• [EXERCISE DETAILS] Reproduce all of the material below with every instance of "centreline" swapped for "centerline", changing nothing else. Leave the pictures out of your answer.

• [SUPPLIED MATERIAL]
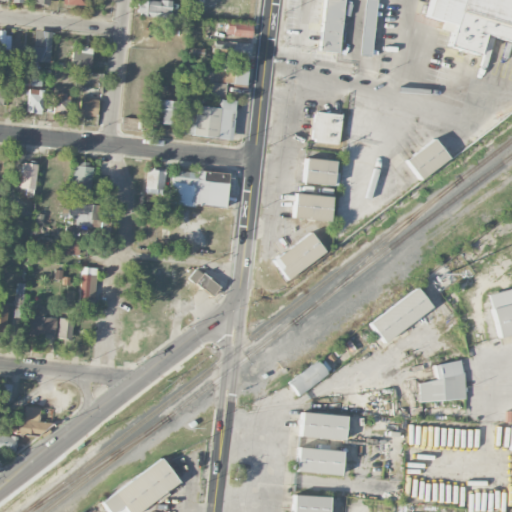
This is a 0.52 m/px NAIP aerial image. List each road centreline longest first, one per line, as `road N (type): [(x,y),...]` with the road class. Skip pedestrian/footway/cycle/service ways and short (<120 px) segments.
road 1 (tertiary): [(0,488),(237,310)]
road 2 (residential): [(255,160),(0,133)]
road 3 (tertiary): [(214,511),(237,310)]
road 4 (tertiary): [(255,160),(273,0)]
road 5 (tertiary): [(237,310),(255,160)]
road 6 (residential): [(126,0),(111,145)]
road 7 (residential): [(141,381),(0,365)]
road 8 (residential): [(123,32),(0,19)]
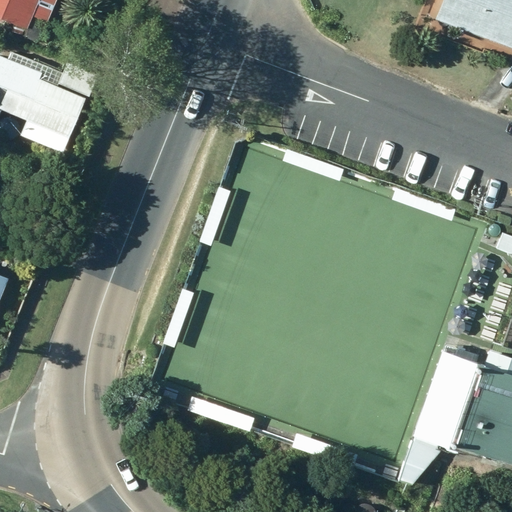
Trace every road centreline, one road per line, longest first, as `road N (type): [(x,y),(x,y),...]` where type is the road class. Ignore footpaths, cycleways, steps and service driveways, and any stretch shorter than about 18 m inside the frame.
road 1 (secondary): [(99,466),(85,435),(84,396),(96,320),(206,39)]
road 2 (residential): [(206,39),(511,154)]
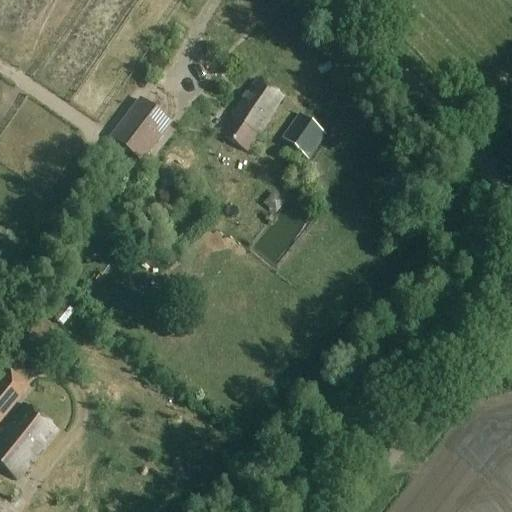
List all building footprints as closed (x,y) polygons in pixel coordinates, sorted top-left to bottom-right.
[(220,140),(245,156),(256,138),(255,137),(278,100),(253,84),(231,120),(232,121),(220,140)] [(139,101),(109,139),(141,164),(171,126),(139,101)] [(297,115),(279,140),(288,147),(305,159),(308,160),(325,135),(297,115)] [(303,211),(308,204),(302,199),(297,206),(303,211)] [(29,353),(39,341),(30,333),(20,346),(29,353)] [(6,370),(0,376),(0,423),(28,390),(26,389),(28,387),(6,370)] [(0,469),(15,482),(29,463),(31,465),(54,433),(33,417),(19,407),(0,431),(0,469)]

• [EXERCISE OUTPUT]
This is a 0.52 m/px NAIP aerial image. List each road centerline longest first, one per line, as `road N (type): [(x,y),...]` with the road class. Skip pedestrian/footway/cycle/service ways and short (<120 px) segments.
road 1 (tertiary): [(0,488),(237,310)]
road 2 (residential): [(255,160),(0,133)]
road 3 (tertiary): [(214,511),(237,310)]
road 4 (tertiary): [(255,160),(273,0)]
road 5 (tertiary): [(237,310),(255,160)]
road 6 (residential): [(126,0),(111,145)]
road 7 (residential): [(141,381),(0,365)]
road 8 (residential): [(123,32),(0,19)]
Trace every road centerline, one road per line, longest first, as `road N (type): [(x,y),(x,y),...]` where type is the road class. Ignore footpaths, cycleways, steps and service driveways, and any stretch shorter than about 18 m inside the frame.
road 1 (secondary): [(99,466),(85,435),(84,396),(96,320),(206,39)]
road 2 (residential): [(206,39),(511,154)]
List all building footprints as closed (x,y) polygons in pixel coordinates, sorted top-left to bottom-right.
[(220,140),(245,156),(256,138),(255,137),(278,100),(253,84),(231,120),(232,121),(220,140)] [(139,101),(109,139),(141,164),(171,126),(139,101)] [(297,115),(279,140),(288,147),(305,159),(308,160),(325,135),(297,115)] [(303,211),(308,204),(302,199),(297,206),(303,211)] [(29,353),(39,341),(30,333),(20,346),(29,353)] [(6,370),(0,376),(0,423),(28,390),(26,389),(28,387),(6,370)] [(0,469),(15,482),(29,463),(31,465),(54,433),(33,417),(19,407),(0,431),(0,469)]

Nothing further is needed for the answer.